- GIVEN DATA

*** Begin section ***

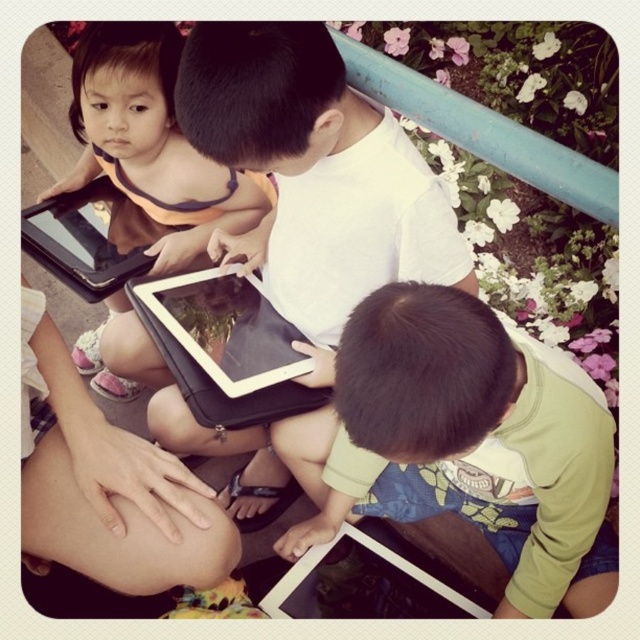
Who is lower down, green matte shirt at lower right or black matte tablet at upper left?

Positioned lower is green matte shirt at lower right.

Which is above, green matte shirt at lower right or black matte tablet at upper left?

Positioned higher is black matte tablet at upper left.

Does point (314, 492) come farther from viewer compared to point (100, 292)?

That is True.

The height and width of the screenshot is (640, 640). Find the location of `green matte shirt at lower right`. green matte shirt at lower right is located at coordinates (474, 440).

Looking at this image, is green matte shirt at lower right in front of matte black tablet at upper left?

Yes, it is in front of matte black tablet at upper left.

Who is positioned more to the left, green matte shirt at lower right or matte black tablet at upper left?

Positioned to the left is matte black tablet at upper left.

*** End section ***
*** Begin section ***

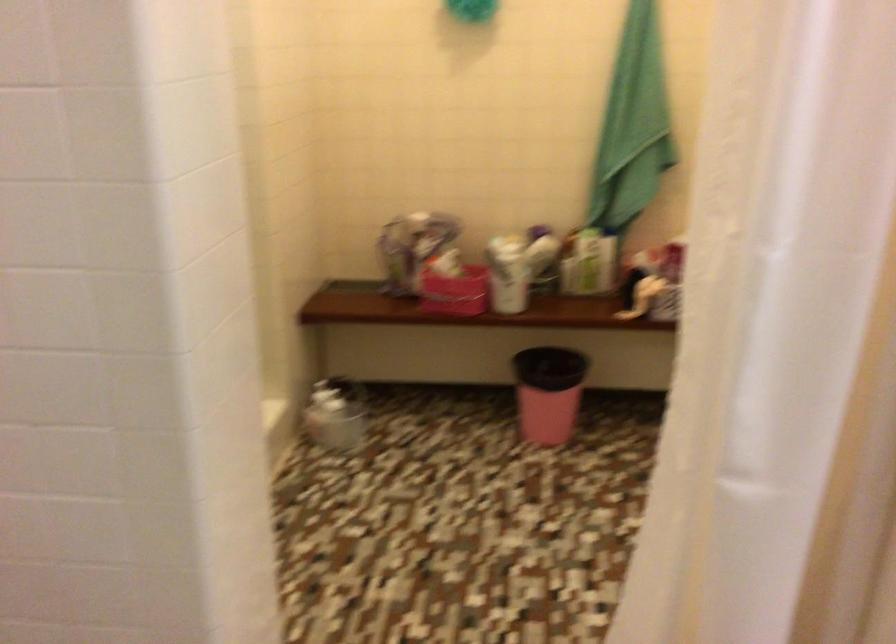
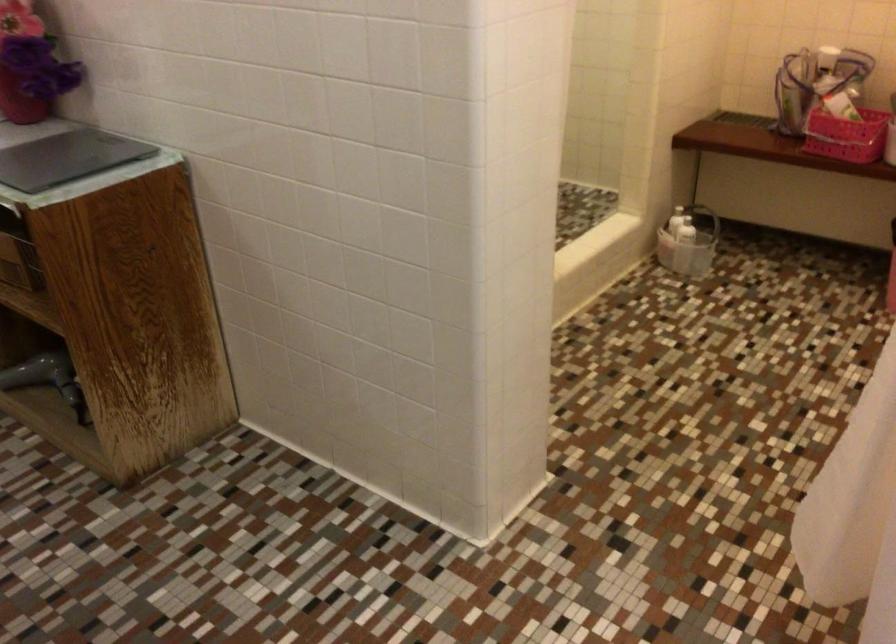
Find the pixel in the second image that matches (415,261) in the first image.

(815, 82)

*** End section ***

- PROBLEM TO WORK ON
Reproduce the rows above word for word, starting at the line containing "That is True." and ending at the line containing "Who is positioned", with both of those lines included.

- OUTPUT FOR THIS EXERCISE
That is True.

The height and width of the screenshot is (640, 640). Find the location of `green matte shirt at lower right`. green matte shirt at lower right is located at coordinates (474, 440).

Looking at this image, is green matte shirt at lower right in front of matte black tablet at upper left?

Yes, it is in front of matte black tablet at upper left.

Who is positioned more to the left, green matte shirt at lower right or matte black tablet at upper left?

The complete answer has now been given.